INFORMATION SHOWN:
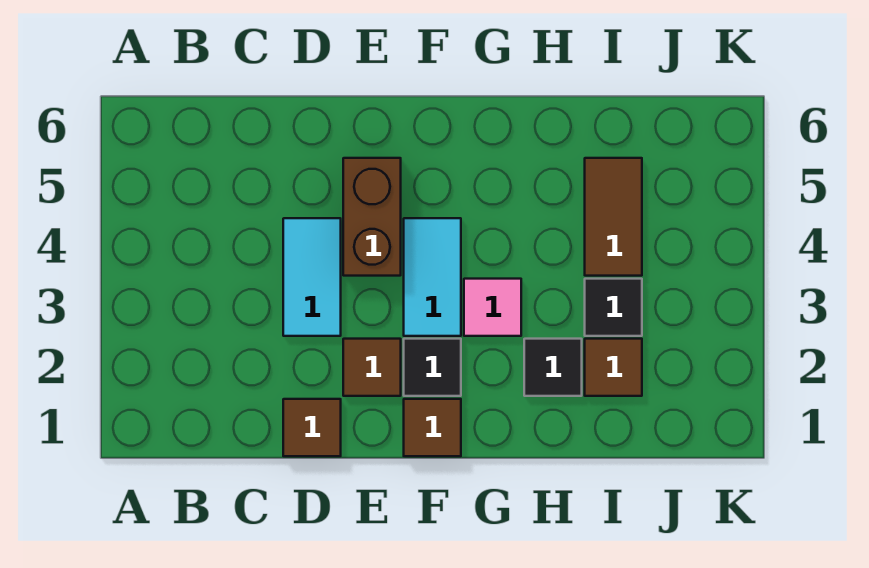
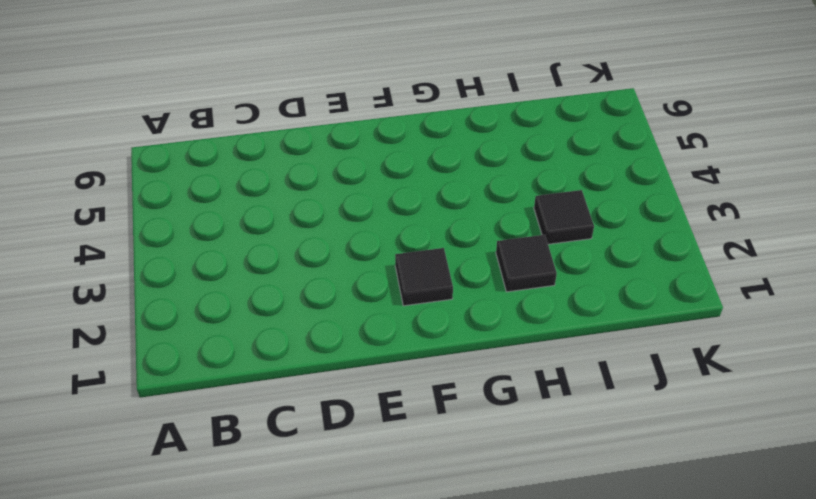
none -> brown tile D1 level 1
none -> cyan tile D3:D4 level 1
none -> brown tile E2 level 1

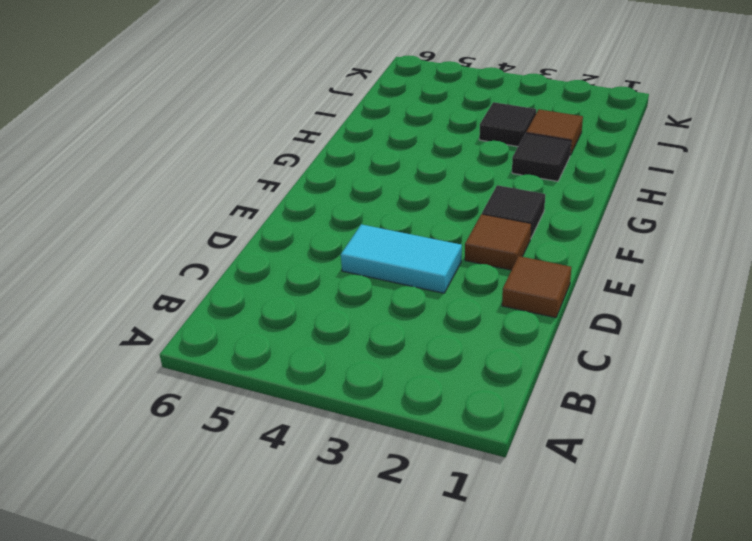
none -> brown brick E4:E5 level 1
none -> brown tile F1 level 1
none -> cyan tile F3:F4 level 1

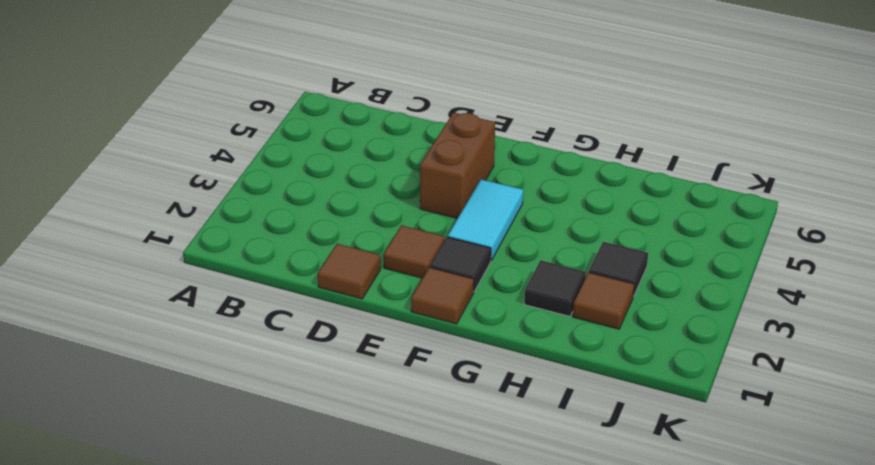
none -> cyan tile D3:D4 level 1
none -> pink tile G3 level 1
none -> brown tile I4:I5 level 1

WHAT IS BEING ASKED: What is needed is an exact repeat of the records, with every picture left out.

SOLUTION TO THE EXERCISE:
none -> brown tile D1 level 1
none -> cyan tile D3:D4 level 1
none -> brown tile E2 level 1

none -> brown brick E4:E5 level 1
none -> brown tile F1 level 1
none -> cyan tile F3:F4 level 1

none -> cyan tile D3:D4 level 1
none -> pink tile G3 level 1
none -> brown tile I4:I5 level 1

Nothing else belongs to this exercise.